▼

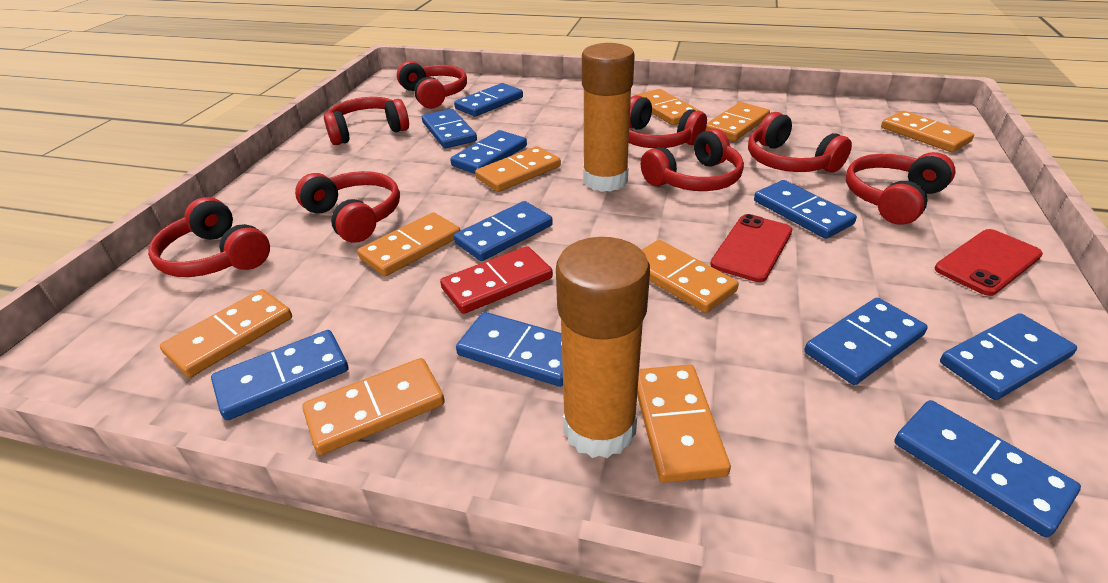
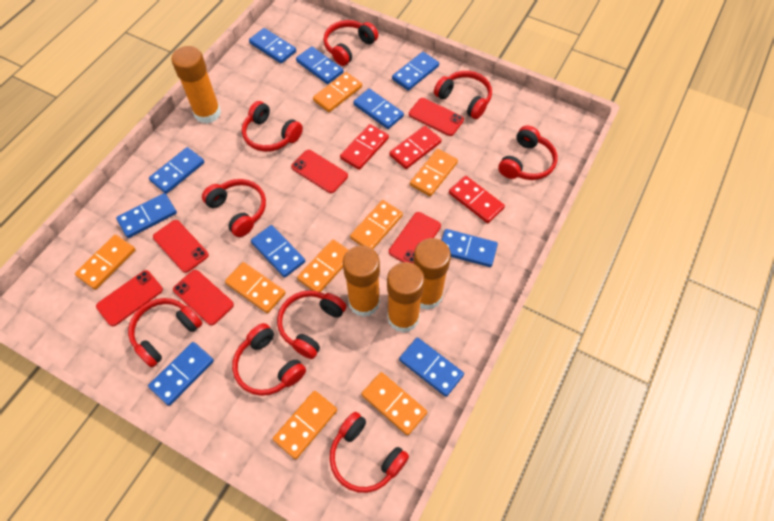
orange domino: [160,289,292,377] [302,358,445,455] [357,212,461,276] [475,146,561,192] [634,89,700,125] [637,364,731,483] [642,240,739,313] [705,102,770,141] [881,111,974,152] = 9 -> [75,235,135,290] [225,262,286,313] [273,391,337,459] [297,239,349,292] [313,72,362,112] [350,200,403,249] [362,372,427,435] [410,149,458,196] = 8
orange glue stick: [556,237,650,458] [582,43,635,192] = 2 -> [172,46,221,124] [343,246,380,317] [387,262,425,333] [413,238,451,310] = 4
red domino: [440,246,553,314] = 1 -> [340,124,389,170] [390,126,441,169] [449,176,505,223] = 3
red headphones: [148,197,270,277] [295,171,400,243] [324,97,409,145] [397,61,467,109] [629,95,707,148] [641,128,744,191] [748,112,852,172] [846,152,956,225] = 8 -> [128,298,202,367] [202,179,266,237] [232,323,306,396] [242,101,303,152] [277,290,346,359] [324,20,378,66] [330,412,409,493] [434,71,492,119] [498,125,557,180] = 9
red phone: [710,214,792,282] [935,229,1043,296] = 2 -> [96,270,163,326] [153,220,209,273] [173,270,234,325] [291,150,348,193] [389,212,441,263] [409,98,464,136] = 6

▲

**BRIEF**
Each entry above must be repeated word for word, minus its images.

**OUTPUT FOR THIS TASK**
orange domino: [160,289,292,377] [302,358,445,455] [357,212,461,276] [475,146,561,192] [634,89,700,125] [637,364,731,483] [642,240,739,313] [705,102,770,141] [881,111,974,152] = 9 -> [75,235,135,290] [225,262,286,313] [273,391,337,459] [297,239,349,292] [313,72,362,112] [350,200,403,249] [362,372,427,435] [410,149,458,196] = 8
orange glue stick: [556,237,650,458] [582,43,635,192] = 2 -> [172,46,221,124] [343,246,380,317] [387,262,425,333] [413,238,451,310] = 4
red domino: [440,246,553,314] = 1 -> [340,124,389,170] [390,126,441,169] [449,176,505,223] = 3
red headphones: [148,197,270,277] [295,171,400,243] [324,97,409,145] [397,61,467,109] [629,95,707,148] [641,128,744,191] [748,112,852,172] [846,152,956,225] = 8 -> [128,298,202,367] [202,179,266,237] [232,323,306,396] [242,101,303,152] [277,290,346,359] [324,20,378,66] [330,412,409,493] [434,71,492,119] [498,125,557,180] = 9
red phone: [710,214,792,282] [935,229,1043,296] = 2 -> [96,270,163,326] [153,220,209,273] [173,270,234,325] [291,150,348,193] [389,212,441,263] [409,98,464,136] = 6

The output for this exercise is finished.